──────── Material supplied ────────

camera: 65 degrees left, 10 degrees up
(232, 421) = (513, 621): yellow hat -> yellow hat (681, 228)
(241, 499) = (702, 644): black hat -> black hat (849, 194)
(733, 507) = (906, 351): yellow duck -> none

────────
──────── Material supplied ────────

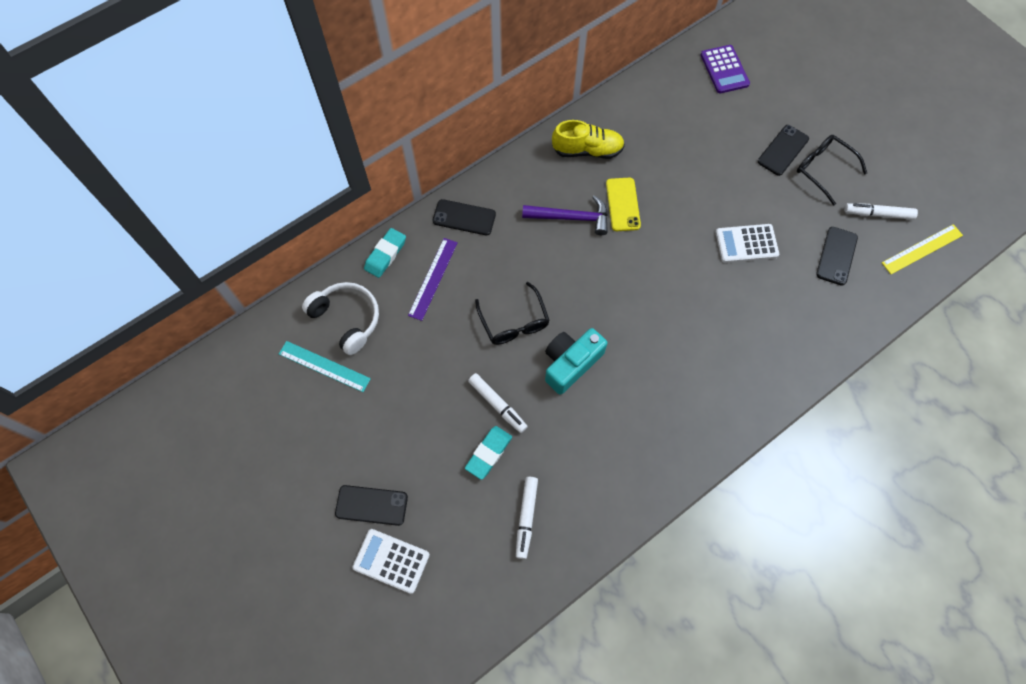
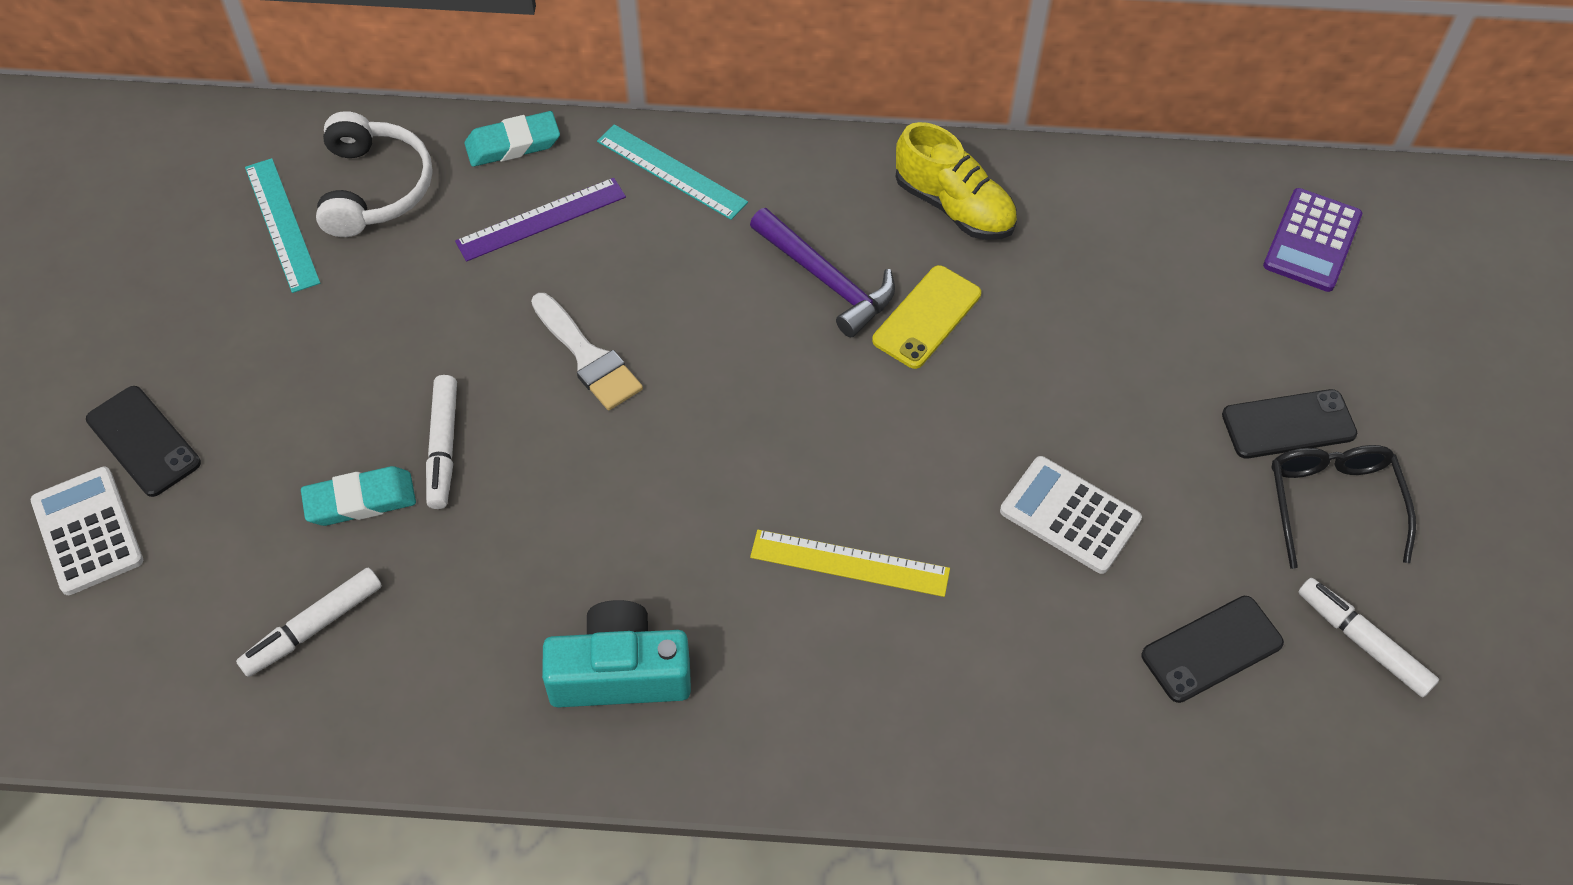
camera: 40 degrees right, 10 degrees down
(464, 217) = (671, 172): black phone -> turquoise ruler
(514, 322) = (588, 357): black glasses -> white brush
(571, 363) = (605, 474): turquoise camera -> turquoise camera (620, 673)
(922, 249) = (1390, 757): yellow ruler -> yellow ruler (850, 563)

────────

● **Problem to solve**: List the lines of the records where "yellow" occurs.

● **The completed task**:
(232, 421) = (513, 621): yellow hat -> yellow hat (681, 228)
(733, 507) = (906, 351): yellow duck -> none
(922, 249) = (1390, 757): yellow ruler -> yellow ruler (850, 563)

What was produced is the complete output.